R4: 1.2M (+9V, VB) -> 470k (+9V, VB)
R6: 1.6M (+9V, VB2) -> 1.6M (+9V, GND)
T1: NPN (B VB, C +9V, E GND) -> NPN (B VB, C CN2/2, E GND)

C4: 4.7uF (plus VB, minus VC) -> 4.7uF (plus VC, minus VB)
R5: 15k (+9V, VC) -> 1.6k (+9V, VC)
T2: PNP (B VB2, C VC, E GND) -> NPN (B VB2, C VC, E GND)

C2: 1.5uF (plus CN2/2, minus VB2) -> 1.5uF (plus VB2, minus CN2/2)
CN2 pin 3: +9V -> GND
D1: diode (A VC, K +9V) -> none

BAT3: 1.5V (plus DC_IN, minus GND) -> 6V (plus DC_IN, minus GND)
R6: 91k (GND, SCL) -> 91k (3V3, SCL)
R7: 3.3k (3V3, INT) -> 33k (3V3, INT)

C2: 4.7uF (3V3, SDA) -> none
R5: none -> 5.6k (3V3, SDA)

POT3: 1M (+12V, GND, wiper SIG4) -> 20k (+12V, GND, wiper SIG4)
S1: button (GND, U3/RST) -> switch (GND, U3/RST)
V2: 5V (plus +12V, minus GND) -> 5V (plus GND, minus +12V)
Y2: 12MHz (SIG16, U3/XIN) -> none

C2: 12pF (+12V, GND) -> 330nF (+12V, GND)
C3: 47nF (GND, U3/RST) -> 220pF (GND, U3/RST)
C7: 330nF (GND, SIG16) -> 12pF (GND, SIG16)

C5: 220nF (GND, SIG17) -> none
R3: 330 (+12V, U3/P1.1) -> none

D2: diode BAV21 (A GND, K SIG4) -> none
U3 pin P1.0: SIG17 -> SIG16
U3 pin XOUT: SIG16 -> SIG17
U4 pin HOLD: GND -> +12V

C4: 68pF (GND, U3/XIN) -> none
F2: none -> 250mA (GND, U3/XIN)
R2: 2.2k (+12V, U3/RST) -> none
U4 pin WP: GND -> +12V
══════
__YOUR INSTRUCTIONS__. Write down every record shown above precisely.

__EXPECTED ANSWER__.
R4: 1.2M (+9V, VB) -> 470k (+9V, VB)
R6: 1.6M (+9V, VB2) -> 1.6M (+9V, GND)
T1: NPN (B VB, C +9V, E GND) -> NPN (B VB, C CN2/2, E GND)

C4: 4.7uF (plus VB, minus VC) -> 4.7uF (plus VC, minus VB)
R5: 15k (+9V, VC) -> 1.6k (+9V, VC)
T2: PNP (B VB2, C VC, E GND) -> NPN (B VB2, C VC, E GND)

C2: 1.5uF (plus CN2/2, minus VB2) -> 1.5uF (plus VB2, minus CN2/2)
CN2 pin 3: +9V -> GND
D1: diode (A VC, K +9V) -> none

BAT3: 1.5V (plus DC_IN, minus GND) -> 6V (plus DC_IN, minus GND)
R6: 91k (GND, SCL) -> 91k (3V3, SCL)
R7: 3.3k (3V3, INT) -> 33k (3V3, INT)

C2: 4.7uF (3V3, SDA) -> none
R5: none -> 5.6k (3V3, SDA)

POT3: 1M (+12V, GND, wiper SIG4) -> 20k (+12V, GND, wiper SIG4)
S1: button (GND, U3/RST) -> switch (GND, U3/RST)
V2: 5V (plus +12V, minus GND) -> 5V (plus GND, minus +12V)
Y2: 12MHz (SIG16, U3/XIN) -> none

C2: 12pF (+12V, GND) -> 330nF (+12V, GND)
C3: 47nF (GND, U3/RST) -> 220pF (GND, U3/RST)
C7: 330nF (GND, SIG16) -> 12pF (GND, SIG16)

C5: 220nF (GND, SIG17) -> none
R3: 330 (+12V, U3/P1.1) -> none

D2: diode BAV21 (A GND, K SIG4) -> none
U3 pin P1.0: SIG17 -> SIG16
U3 pin XOUT: SIG16 -> SIG17
U4 pin HOLD: GND -> +12V

C4: 68pF (GND, U3/XIN) -> none
F2: none -> 250mA (GND, U3/XIN)
R2: 2.2k (+12V, U3/RST) -> none
U4 pin WP: GND -> +12V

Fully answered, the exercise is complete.